:: TASK INSTRUCTIONS ::
Write exactly, with no line omitted or added, the span beginning at the line that holds "black soap dispenser: [331,35,397,148]" and ending at the last line of the records.

(Beginning of DATA FOR PROCESSING)

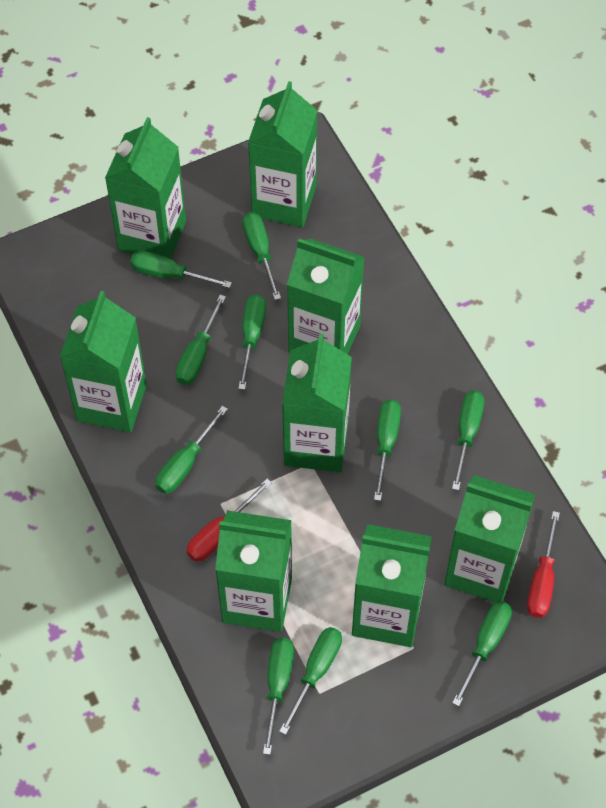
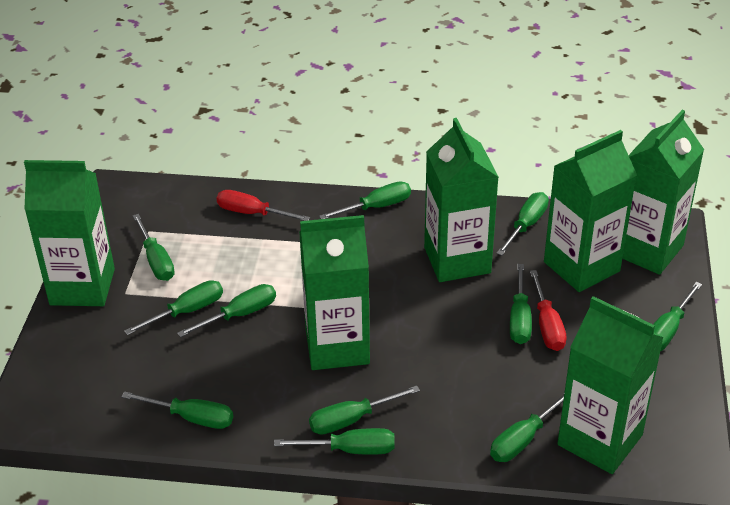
green carton: [60,291,147,432] [105,117,186,259] [215,511,292,632] [248,81,318,227] [282,333,352,472] [287,238,365,354] [352,524,432,647] [444,475,535,602] = 8 -> [24,160,115,306] [299,215,370,370] [424,118,498,282] [544,130,637,292] [557,296,664,474] [622,110,704,275] = 6
green screwdriver: [130,251,232,288] [155,406,228,494] [176,295,226,385] [238,295,266,390] [242,212,281,300] [263,638,294,755] [279,627,342,735] [374,399,401,501] [452,391,484,490] [452,601,512,706] = 10 -> [121,391,233,429] [124,280,223,335] [133,214,175,281] [177,284,276,337] [274,428,395,455] [309,385,420,435] [319,181,411,219] [490,394,564,462] [496,192,549,256] [510,264,532,344] [653,282,702,351] = 11

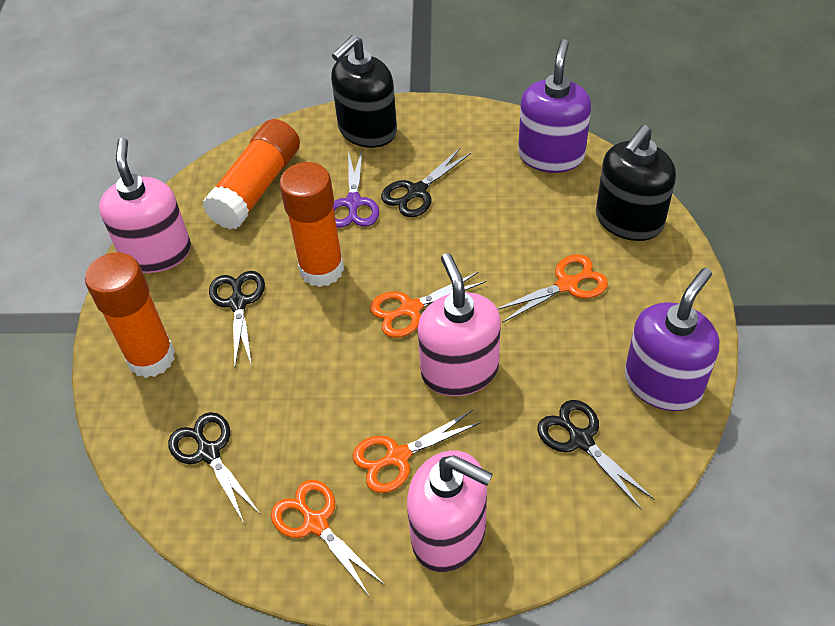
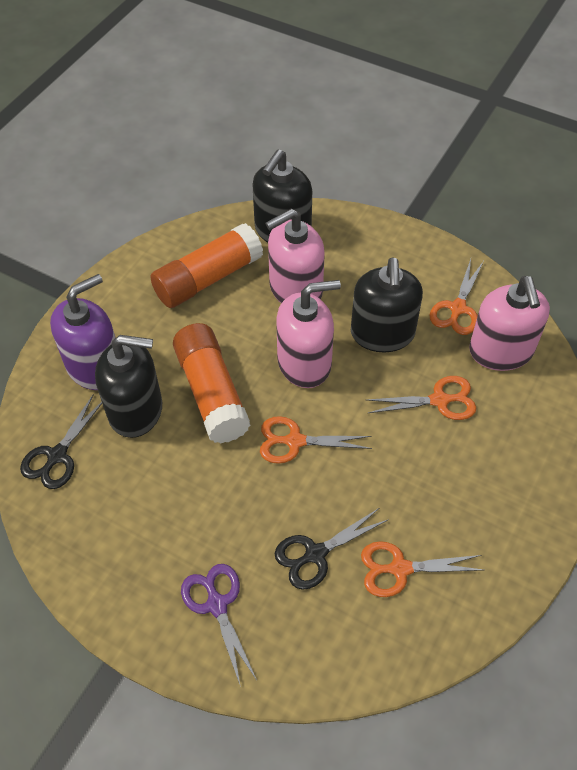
black scissors: [168,412,260,523] [209,271,265,366] [381,147,471,217] [537,400,655,509] = 4 -> [20,394,102,489] [274,508,389,590] = 2
black soap dispenser: [331,35,397,148] [596,125,676,241] = 2 -> [95,335,162,438] [253,150,312,242] [351,257,423,352] = 3
orange glue stick: [85,252,175,378] [203,119,300,230] [279,162,344,287] = 3 -> [150,223,263,308] [173,323,251,443] = 2
purple soap dispenser: [518,39,591,173] [625,268,720,411] = 2 -> [50,274,115,390] = 1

(End of DATA FOR PROCESSING)

:: ANSWER FOR THE TASK ::
black soap dispenser: [331,35,397,148] [596,125,676,241] = 2 -> [95,335,162,438] [253,150,312,242] [351,257,423,352] = 3
orange glue stick: [85,252,175,378] [203,119,300,230] [279,162,344,287] = 3 -> [150,223,263,308] [173,323,251,443] = 2
purple soap dispenser: [518,39,591,173] [625,268,720,411] = 2 -> [50,274,115,390] = 1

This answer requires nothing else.